** Opening Dataset entries block **
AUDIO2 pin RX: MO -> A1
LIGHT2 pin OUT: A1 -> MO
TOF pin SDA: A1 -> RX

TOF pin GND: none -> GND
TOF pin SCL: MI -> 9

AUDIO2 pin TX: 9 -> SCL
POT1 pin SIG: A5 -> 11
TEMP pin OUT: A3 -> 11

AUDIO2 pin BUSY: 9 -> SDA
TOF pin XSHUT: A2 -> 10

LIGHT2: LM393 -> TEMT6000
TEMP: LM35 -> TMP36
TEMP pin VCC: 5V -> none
** Closing Dataset entries block **
** Opening Dataset entries block **
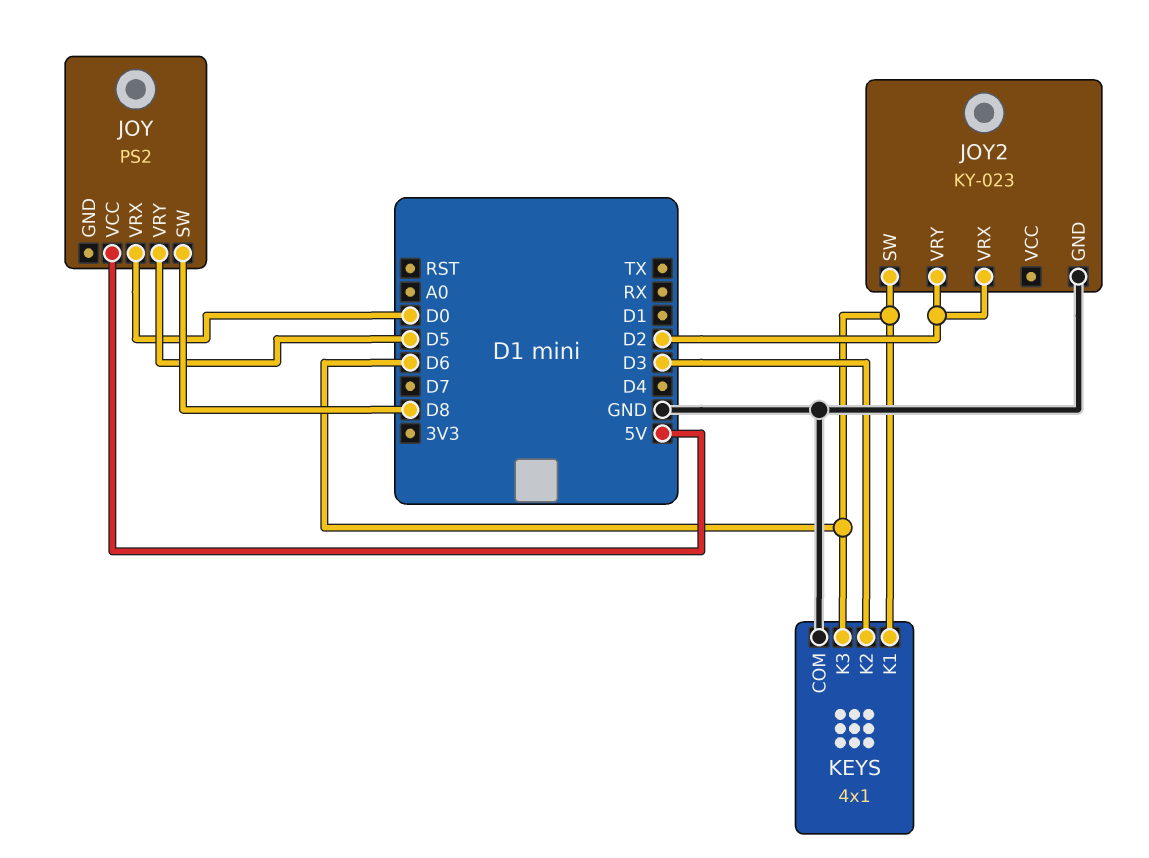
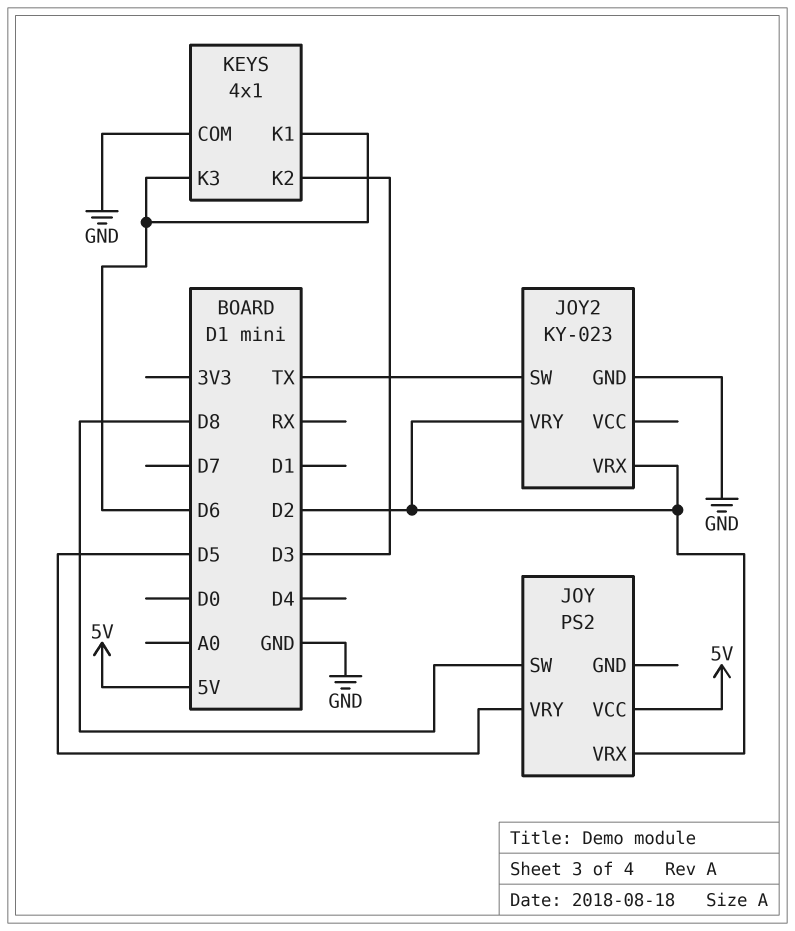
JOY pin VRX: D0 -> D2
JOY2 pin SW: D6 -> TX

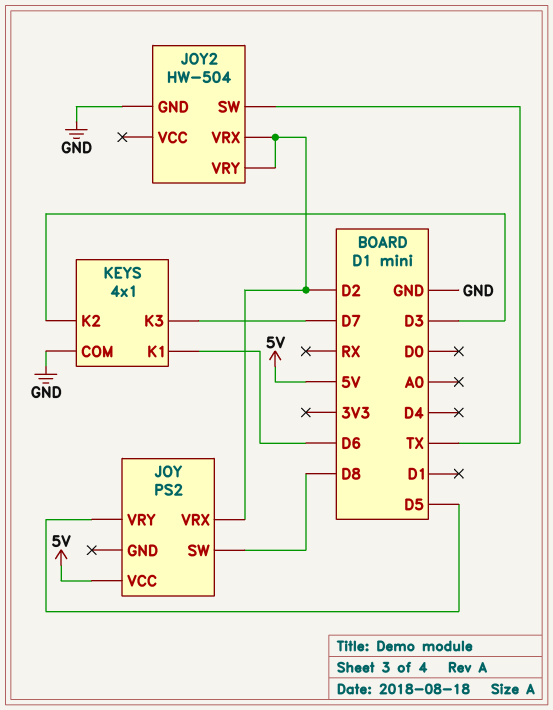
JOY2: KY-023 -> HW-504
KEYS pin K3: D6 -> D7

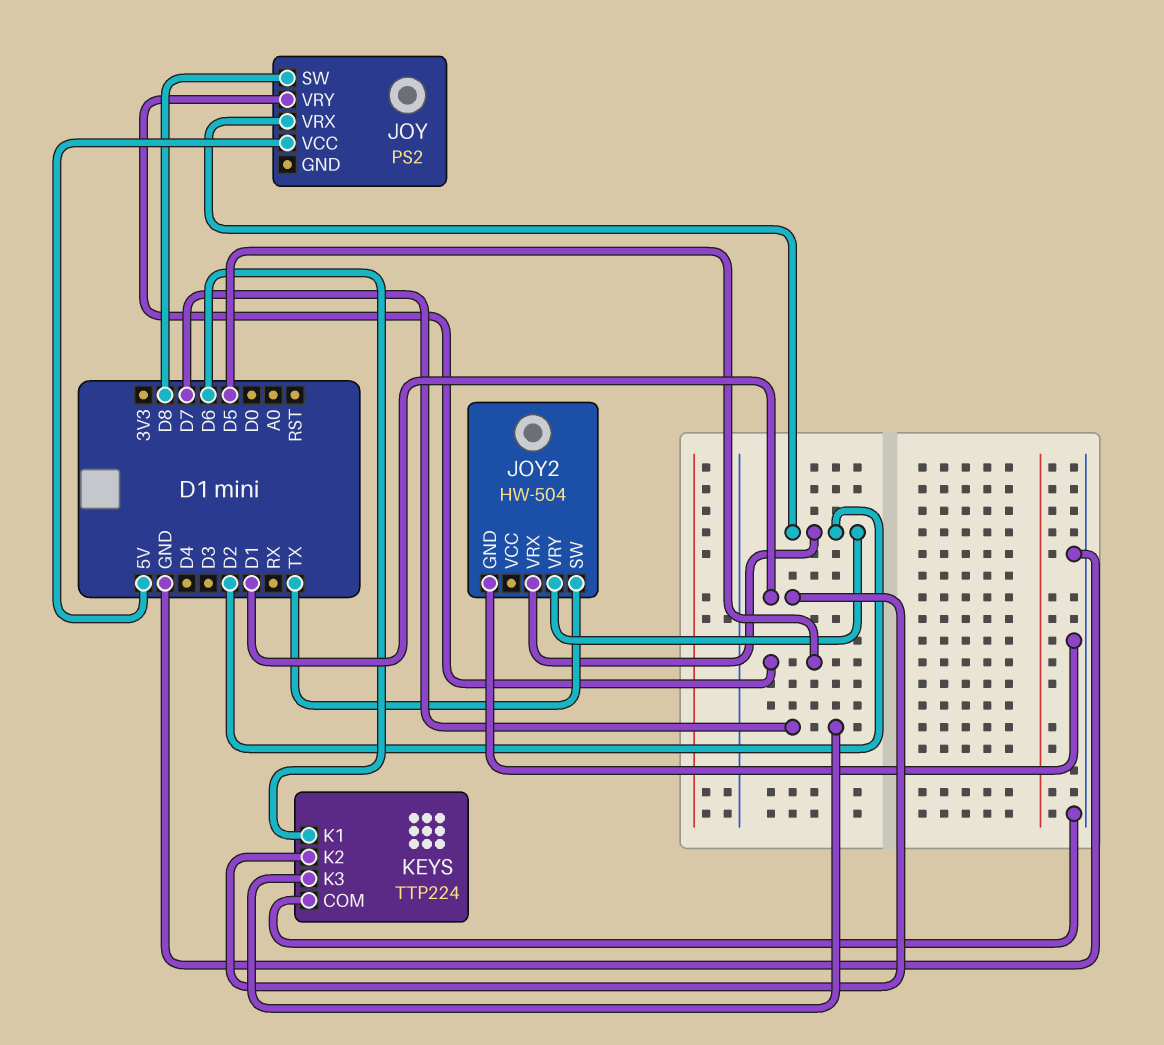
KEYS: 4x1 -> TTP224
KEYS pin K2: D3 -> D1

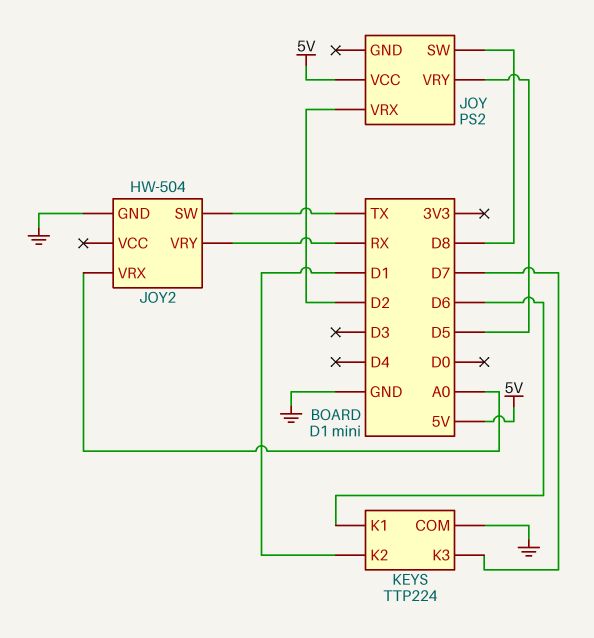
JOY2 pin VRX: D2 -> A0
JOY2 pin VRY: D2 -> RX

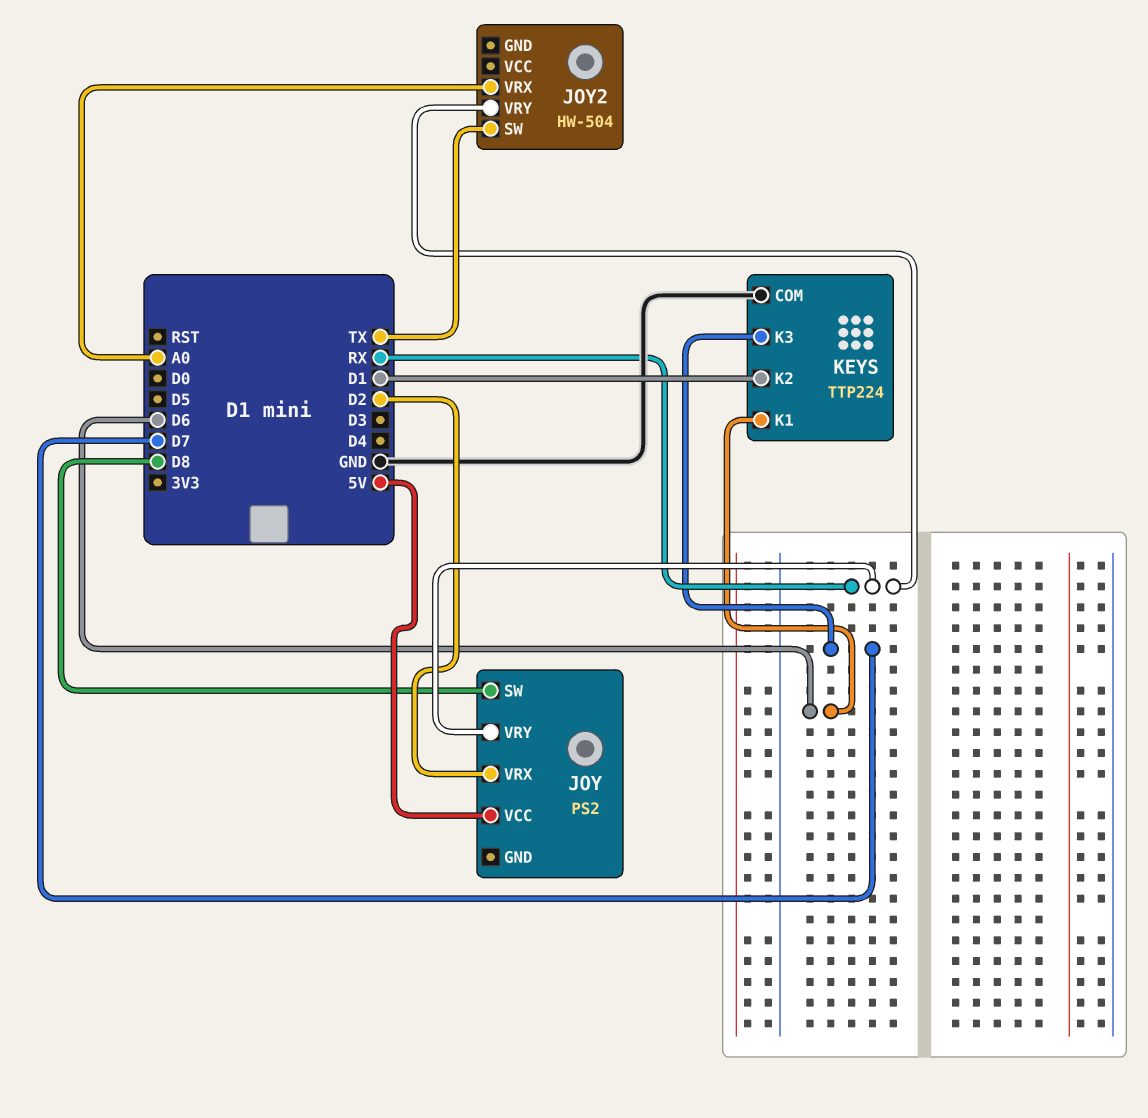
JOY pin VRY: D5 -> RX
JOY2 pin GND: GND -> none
** Closing Dataset entries block **
How to complete this task - Only the lines above from the one with "TOF pin SDA: A1 -> RX" through the one with "TEMP pin VCC: 5V -> none" should be duplicated, character for character.

Finished exercise -
TOF pin SDA: A1 -> RX

TOF pin GND: none -> GND
TOF pin SCL: MI -> 9

AUDIO2 pin TX: 9 -> SCL
POT1 pin SIG: A5 -> 11
TEMP pin OUT: A3 -> 11

AUDIO2 pin BUSY: 9 -> SDA
TOF pin XSHUT: A2 -> 10

LIGHT2: LM393 -> TEMT6000
TEMP: LM35 -> TMP36
TEMP pin VCC: 5V -> none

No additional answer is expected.